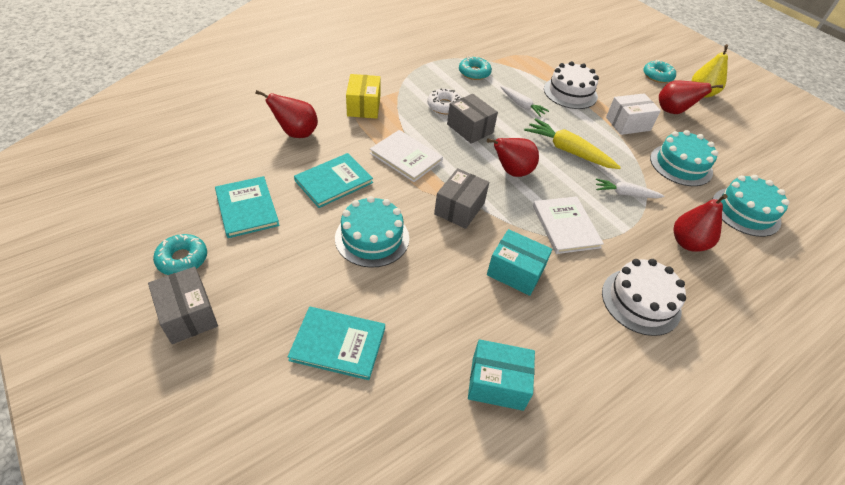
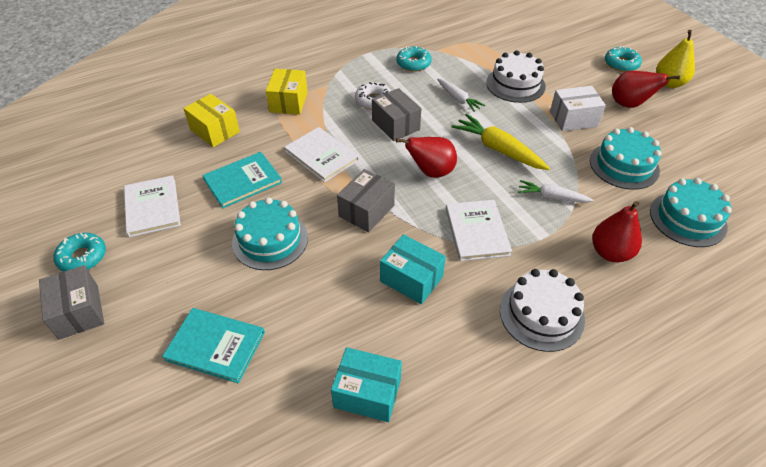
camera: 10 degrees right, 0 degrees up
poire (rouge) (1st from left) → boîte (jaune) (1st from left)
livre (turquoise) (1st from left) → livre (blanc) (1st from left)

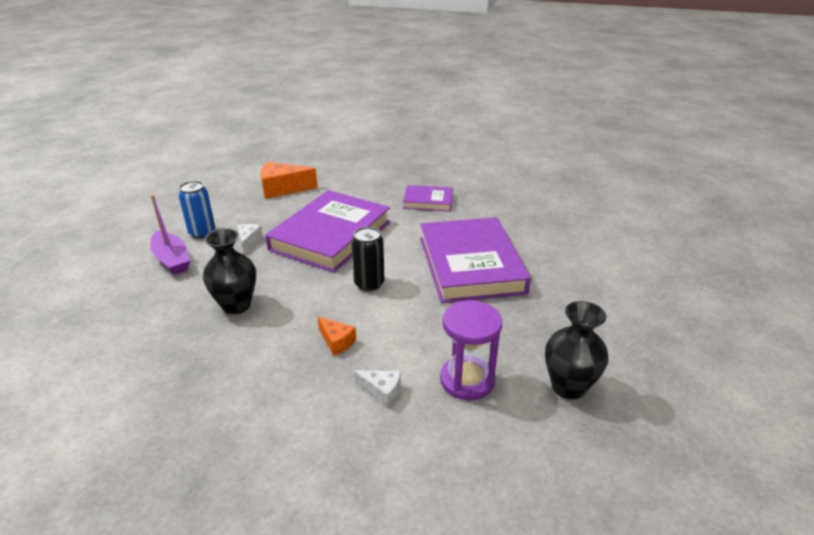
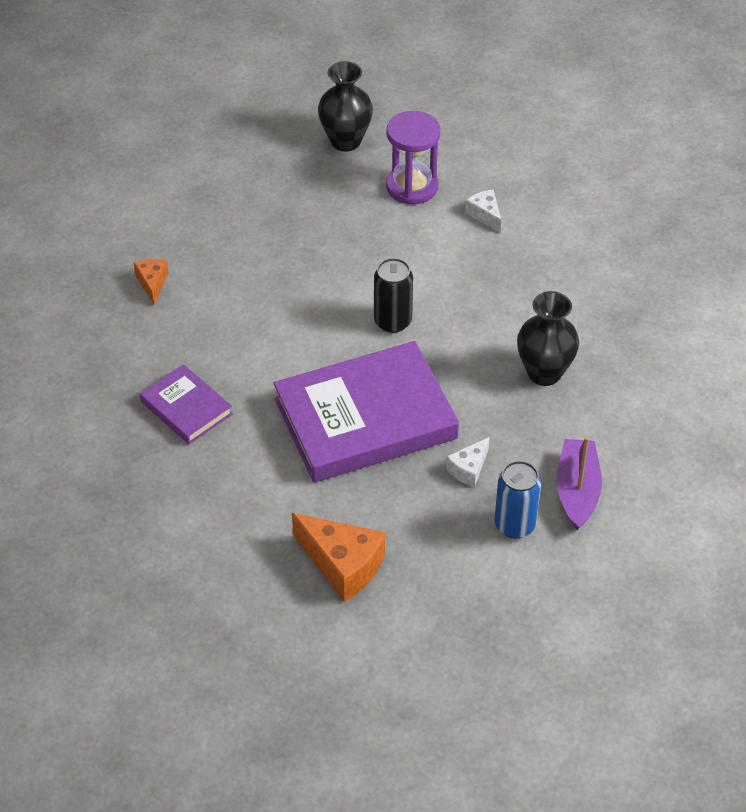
camera: 140 degrees left, 15 degrees up
livre (violet) (3rd from left) → -
fromage (orange) (2nd from left in the first image) → fromage (orange) (1st from left), move

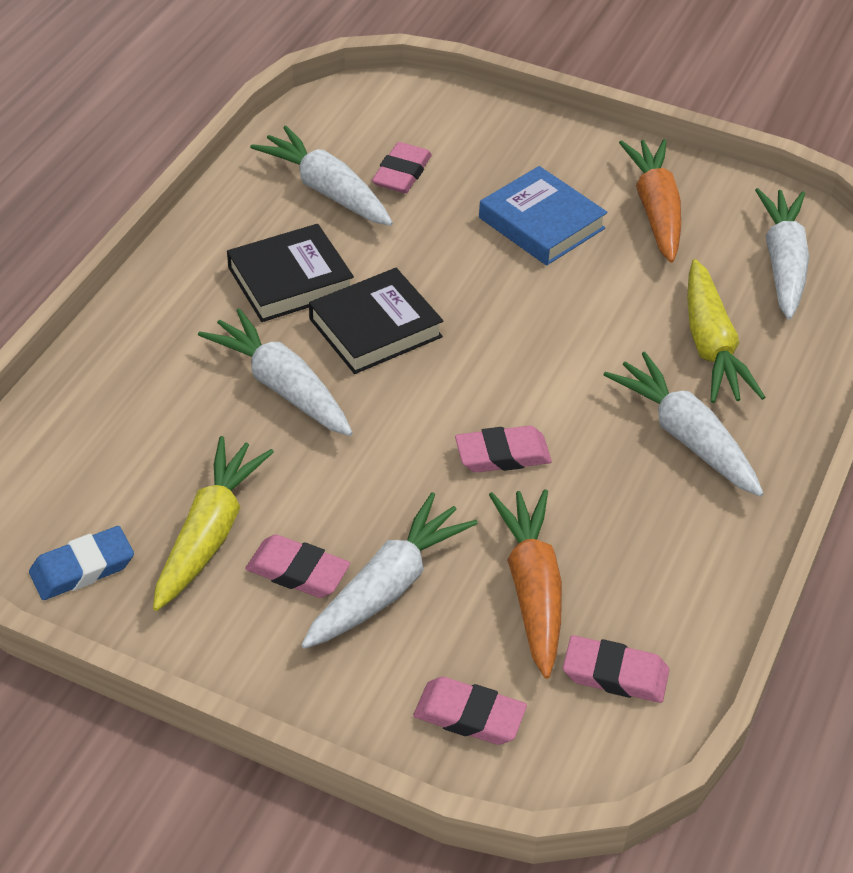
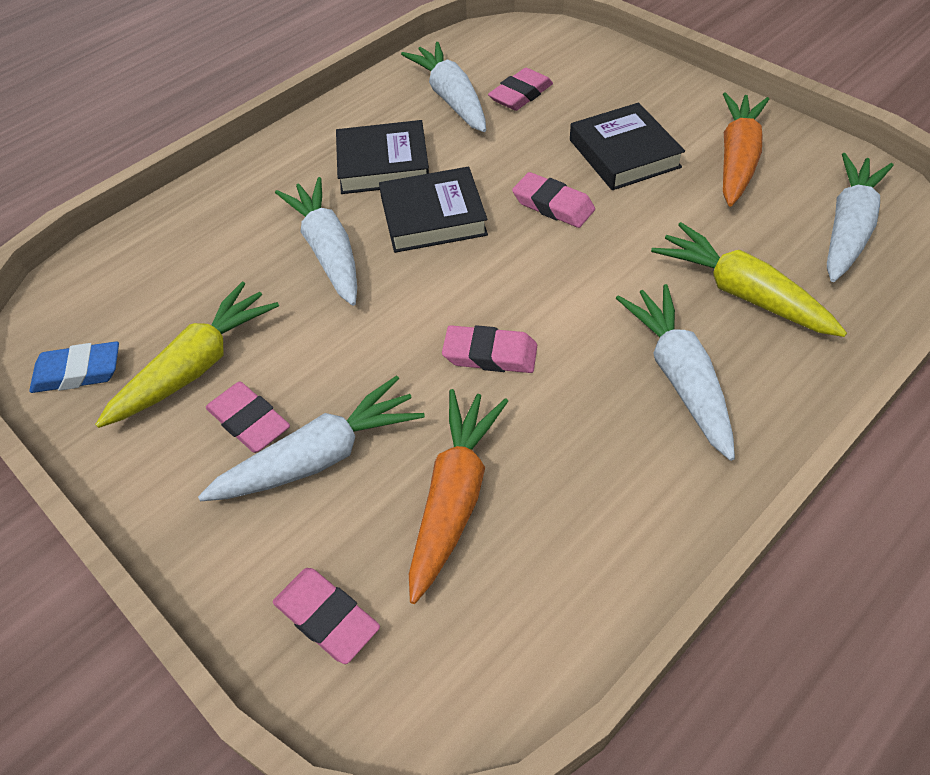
camera: 25 degrees right, 5 degrees up
livre (bleu) → livre (noir) (3rd from left)
carotte (jaune) (2nd from left), 120 degrees clockwise
gomme (rose) (5th from left), move

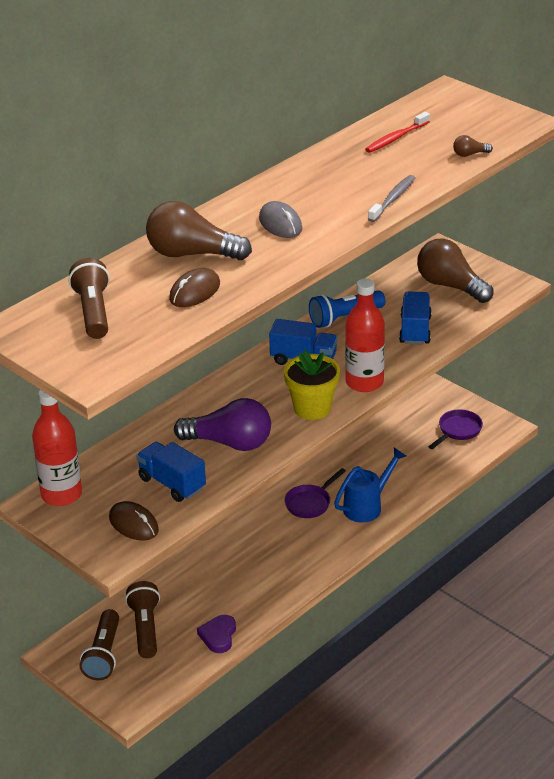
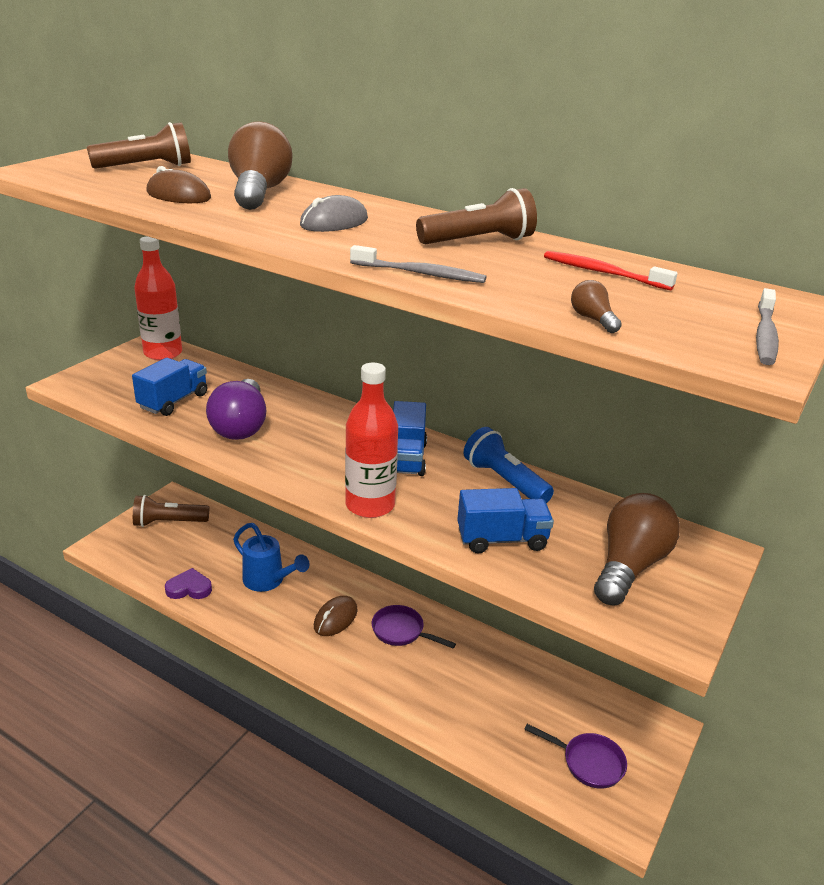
camera: 75 degrees right, 5 degrees down
pot de fleurs (jaune) → -
arrosoir (bleu), move
souris (marron) (1st from left in the first image) → souris (marron) (2nd from left), move
lampe de poche (marron) (3rd from left), move
- → brosse à dents (gris) (2nd from left)

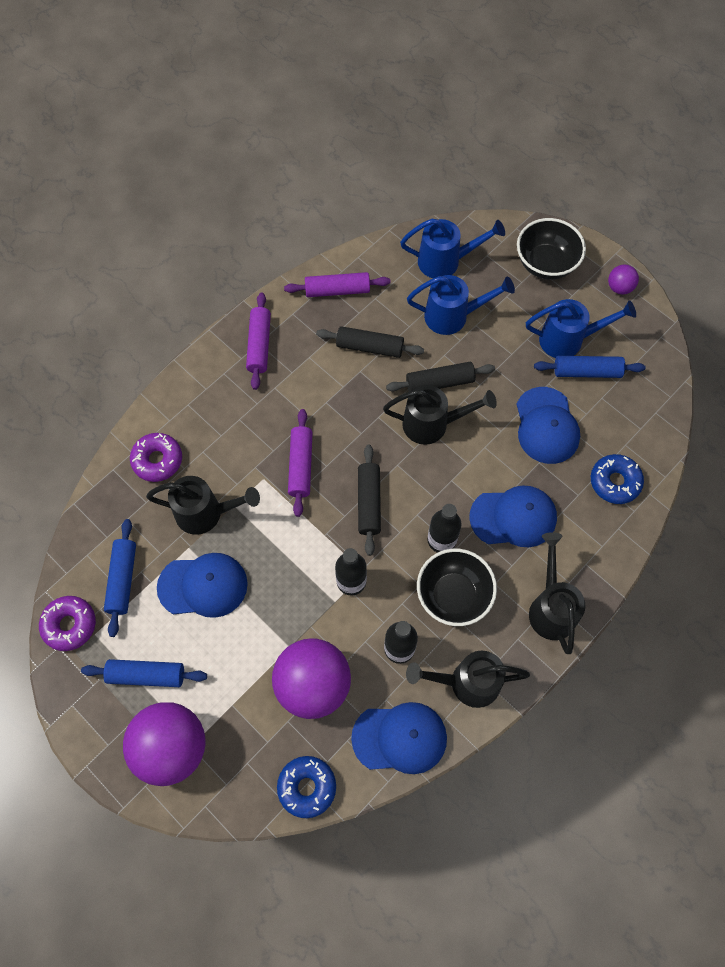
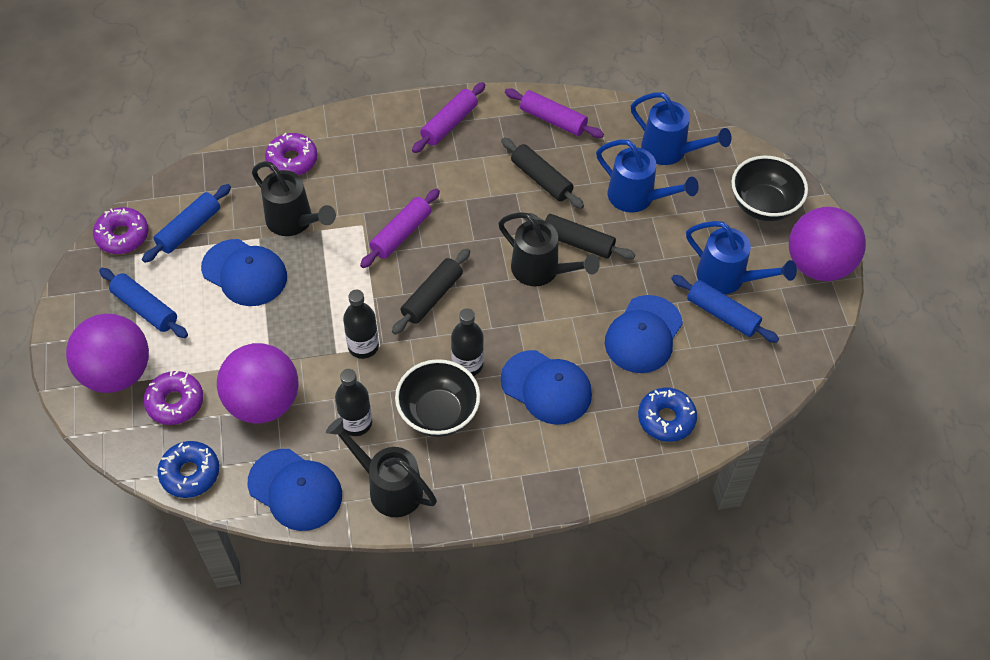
camera: 35 degrees right, 10 degrees down
balle (violet) (3rd from left), x2.21
arrosoir (noir) (4th from left) → -
- → beignet (violet) (2nd from left)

Exercise objective:
Repeat the records word for word and drop any pictures.

Result for this exercise:
camera: 10 degrees right, 0 degrees up
poire (rouge) (1st from left) → boîte (jaune) (1st from left)
livre (turquoise) (1st from left) → livre (blanc) (1st from left)

camera: 140 degrees left, 15 degrees up
livre (violet) (3rd from left) → -
fromage (orange) (2nd from left in the first image) → fromage (orange) (1st from left), move

camera: 25 degrees right, 5 degrees up
livre (bleu) → livre (noir) (3rd from left)
carotte (jaune) (2nd from left), 120 degrees clockwise
gomme (rose) (5th from left), move

camera: 75 degrees right, 5 degrees down
pot de fleurs (jaune) → -
arrosoir (bleu), move
souris (marron) (1st from left in the first image) → souris (marron) (2nd from left), move
lampe de poche (marron) (3rd from left), move
- → brosse à dents (gris) (2nd from left)

camera: 35 degrees right, 10 degrees down
balle (violet) (3rd from left), x2.21
arrosoir (noir) (4th from left) → -
- → beignet (violet) (2nd from left)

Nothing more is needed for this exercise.